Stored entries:

---------------

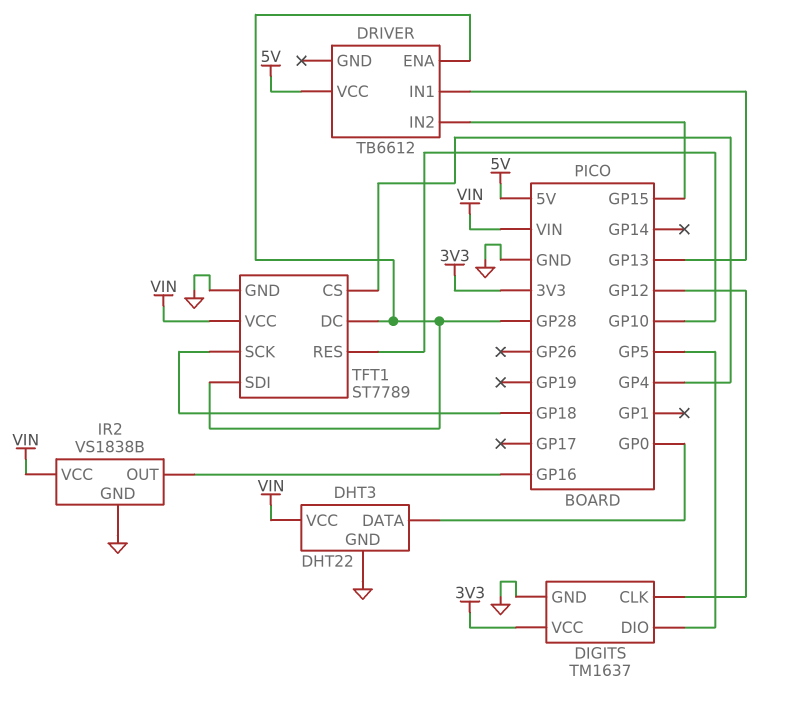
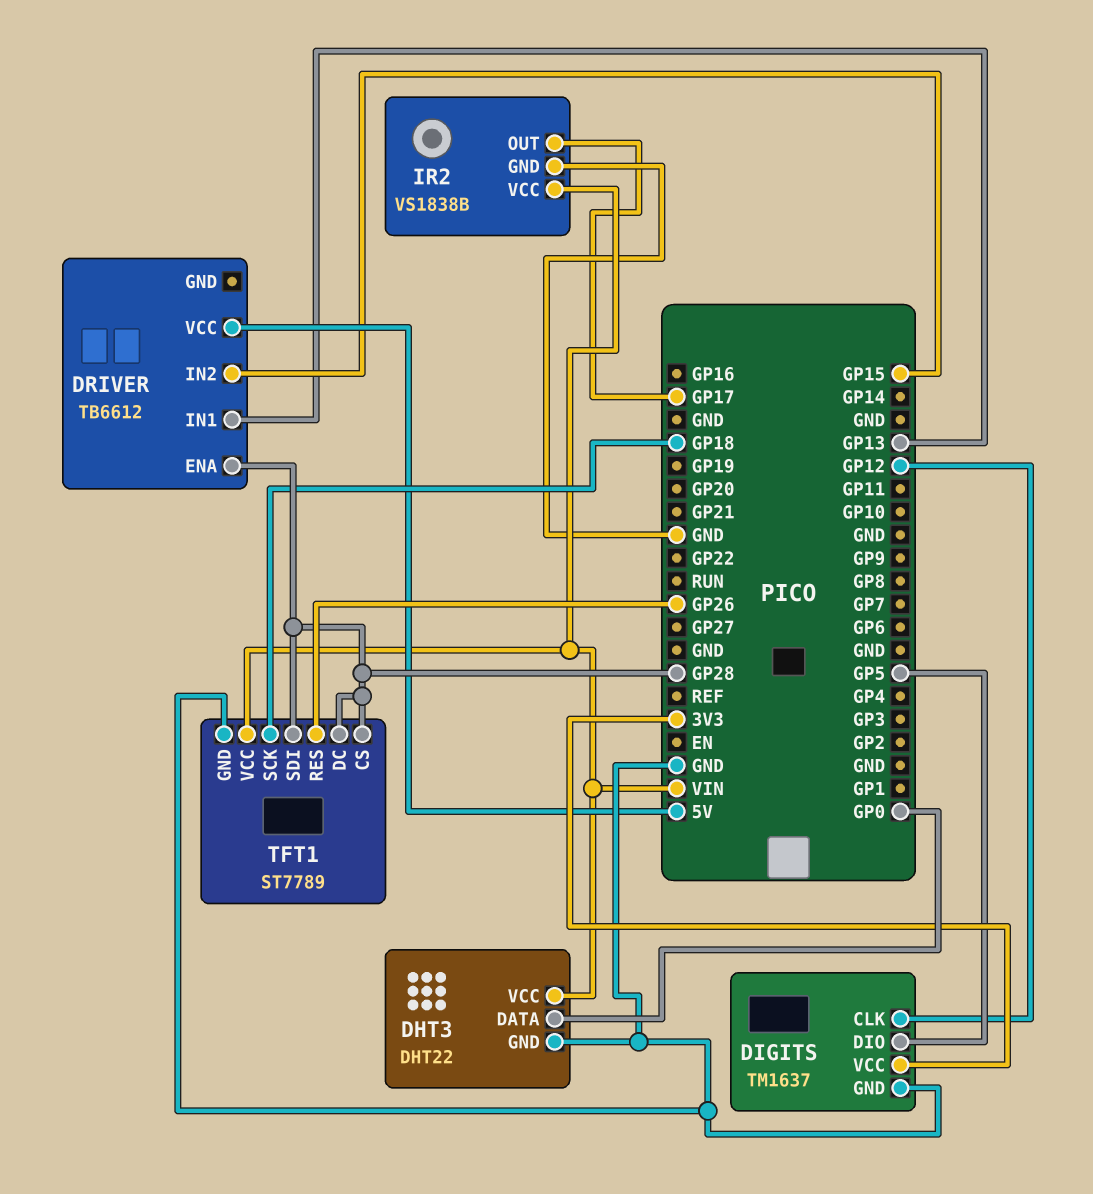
IR2 pin OUT: GP16 -> GP17
TFT1 pin CS: GP4 -> GP28
TFT1 pin RES: GP10 -> GP26

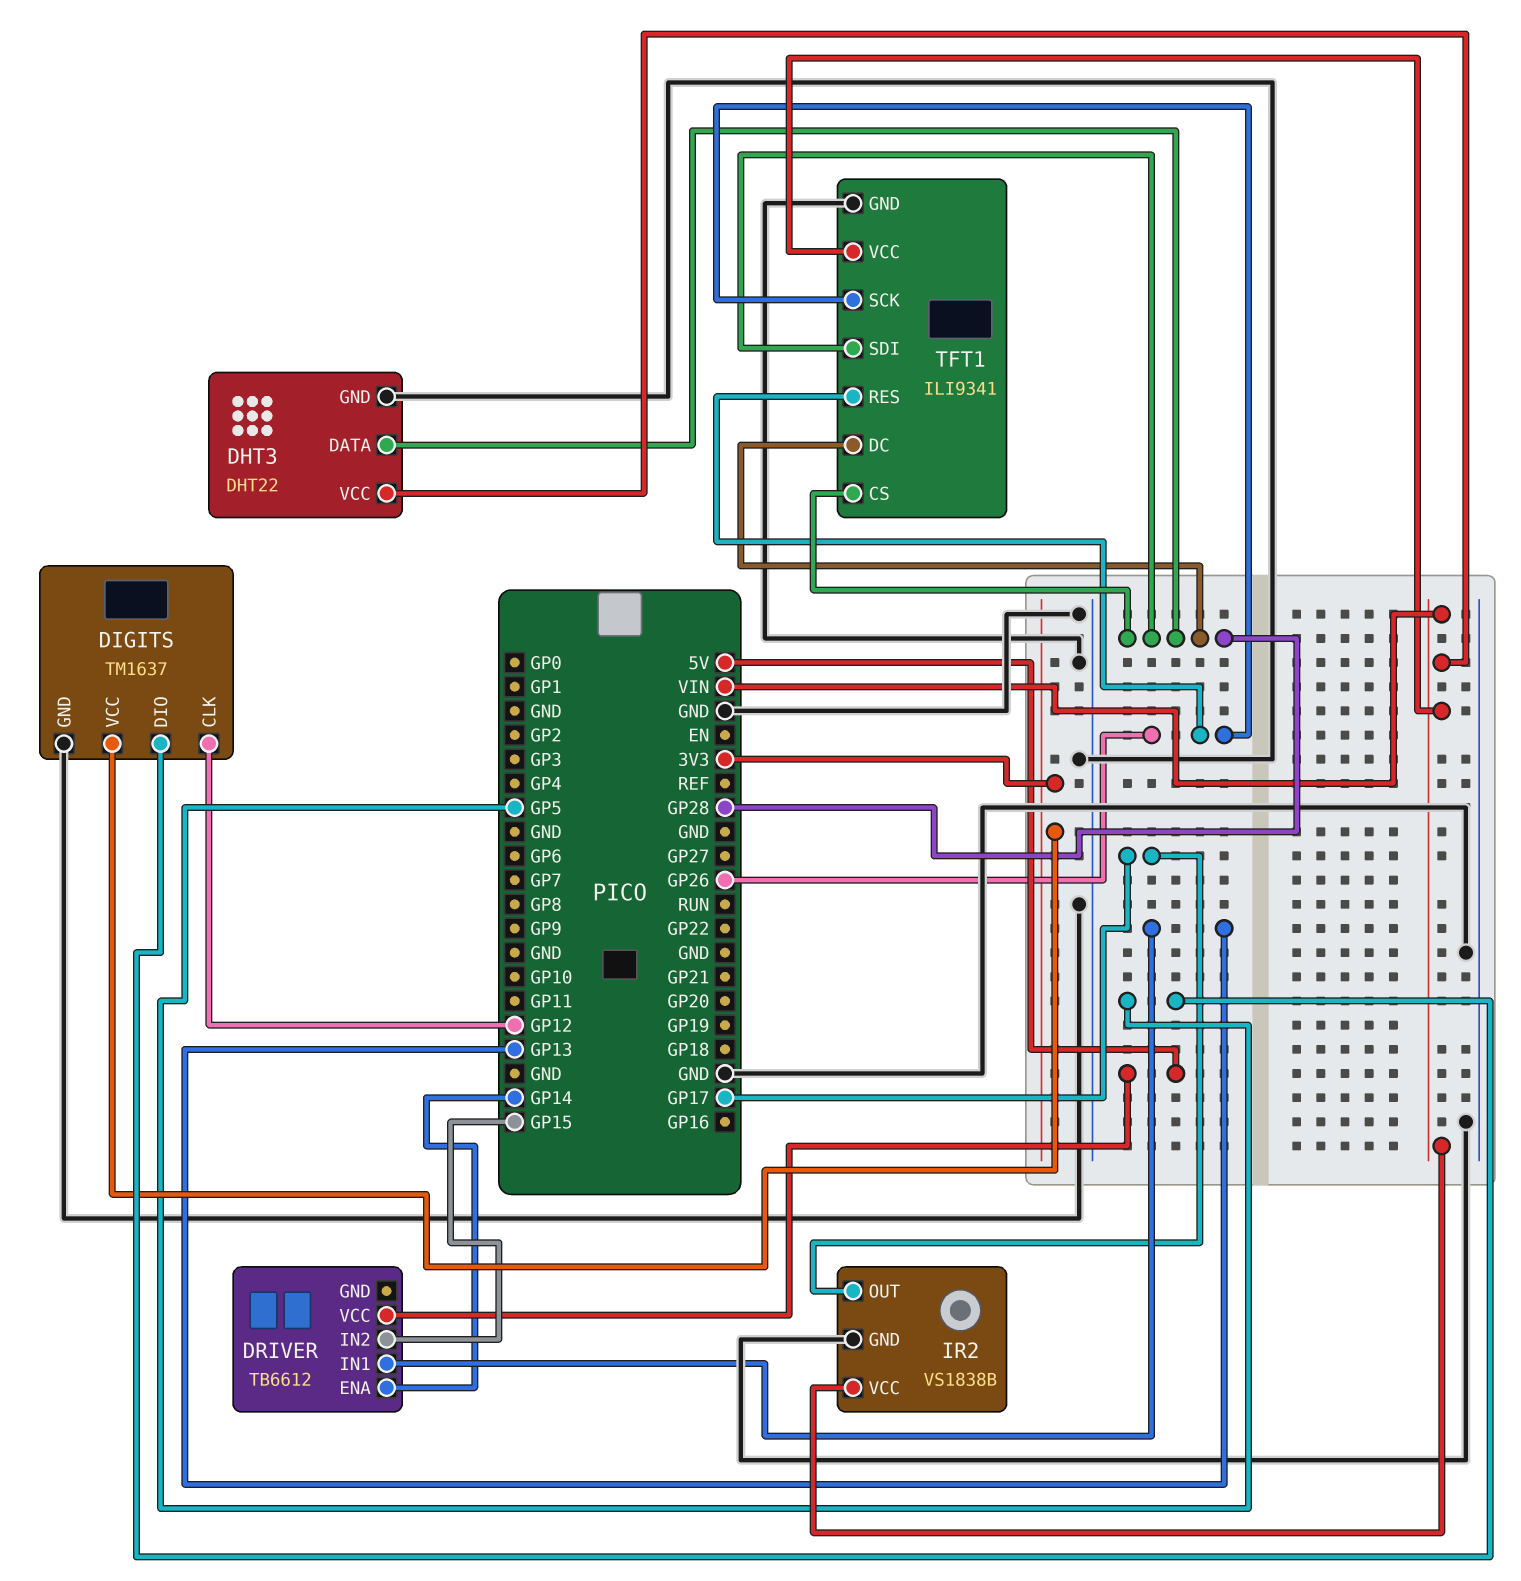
DHT3 pin DATA: GP0 -> GP28
DRIVER pin ENA: GP28 -> GP14
TFT1: ST7789 -> ILI9341
TFT1 pin SCK: GP18 -> GP26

---------------

◆ Task directions
Write out again only the lines from the one with "DHT3 pin DATA: GP0 -> GP28" through the last line of the records above. Keep every word as it stands.

◆ Answer below
DHT3 pin DATA: GP0 -> GP28
DRIVER pin ENA: GP28 -> GP14
TFT1: ST7789 -> ILI9341
TFT1 pin SCK: GP18 -> GP26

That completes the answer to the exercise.